» TASK DIRECTIONS: In the entries below, begin at the line with "none -> yellow brick D3:D4 level 1" and stop after the line with "none -> green cone I2 level 2"; output those lines exactly and omit the pictures.
################
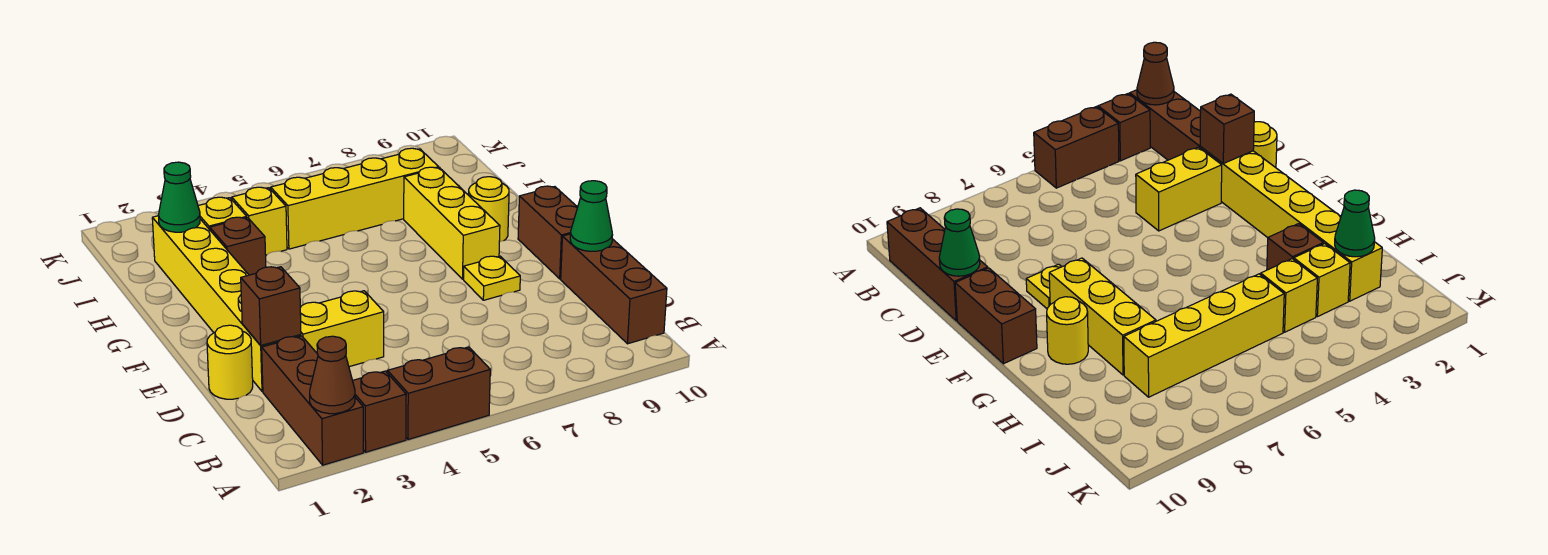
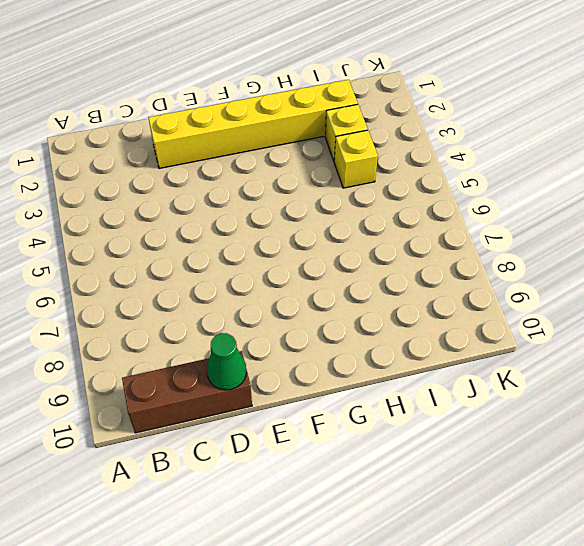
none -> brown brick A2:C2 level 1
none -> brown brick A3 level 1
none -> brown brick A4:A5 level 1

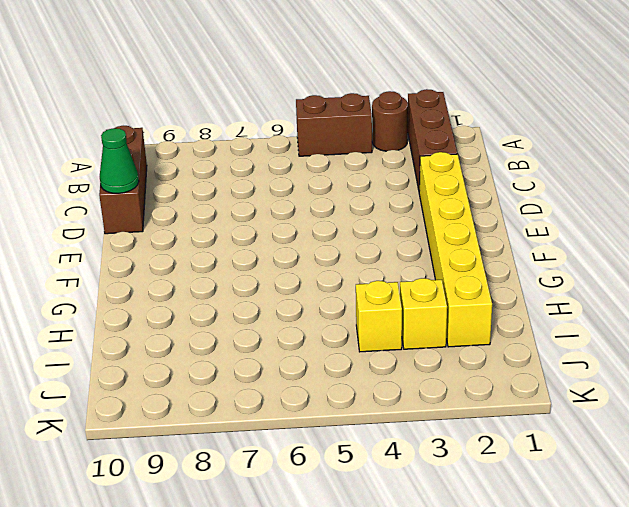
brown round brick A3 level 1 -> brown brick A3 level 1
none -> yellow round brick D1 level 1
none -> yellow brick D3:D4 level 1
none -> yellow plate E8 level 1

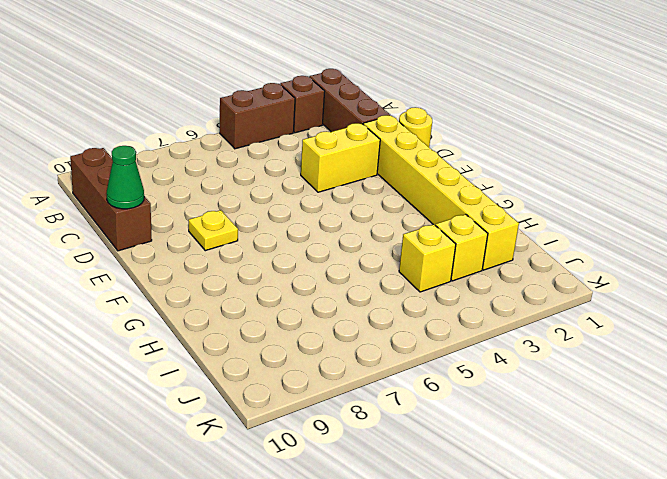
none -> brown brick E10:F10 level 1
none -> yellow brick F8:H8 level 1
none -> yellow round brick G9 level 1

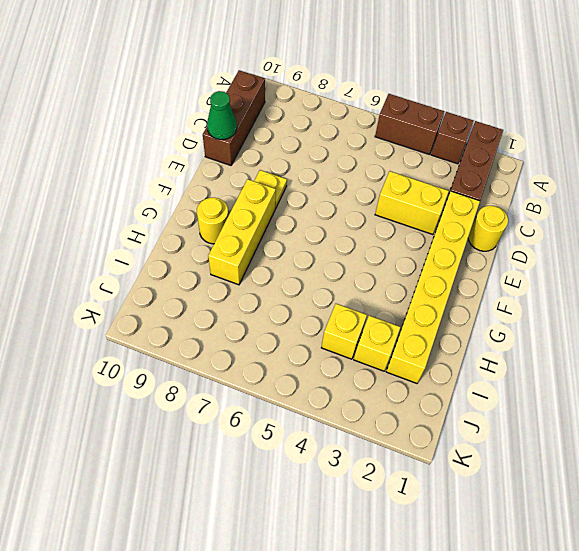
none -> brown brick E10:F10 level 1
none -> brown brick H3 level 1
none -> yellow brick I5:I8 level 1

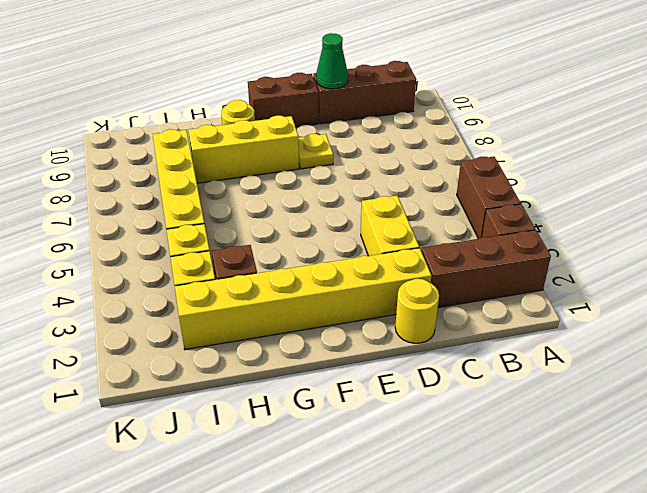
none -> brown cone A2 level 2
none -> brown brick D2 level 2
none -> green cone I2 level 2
################
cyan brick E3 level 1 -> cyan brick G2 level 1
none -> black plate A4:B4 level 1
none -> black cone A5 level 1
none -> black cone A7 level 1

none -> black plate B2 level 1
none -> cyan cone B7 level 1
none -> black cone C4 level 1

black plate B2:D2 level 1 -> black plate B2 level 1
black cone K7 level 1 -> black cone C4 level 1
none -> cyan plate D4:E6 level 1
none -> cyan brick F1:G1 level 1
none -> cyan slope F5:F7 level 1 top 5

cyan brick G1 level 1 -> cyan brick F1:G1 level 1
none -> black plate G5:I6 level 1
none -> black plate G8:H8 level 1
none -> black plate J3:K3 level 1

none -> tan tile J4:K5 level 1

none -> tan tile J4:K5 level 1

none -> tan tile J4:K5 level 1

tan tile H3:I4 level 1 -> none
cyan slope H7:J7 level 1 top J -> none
################
» TASK OUTPUT:
none -> yellow brick D3:D4 level 1
none -> yellow plate E8 level 1

none -> brown brick E10:F10 level 1
none -> yellow brick F8:H8 level 1
none -> yellow round brick G9 level 1

none -> brown brick E10:F10 level 1
none -> brown brick H3 level 1
none -> yellow brick I5:I8 level 1

none -> brown cone A2 level 2
none -> brown brick D2 level 2
none -> green cone I2 level 2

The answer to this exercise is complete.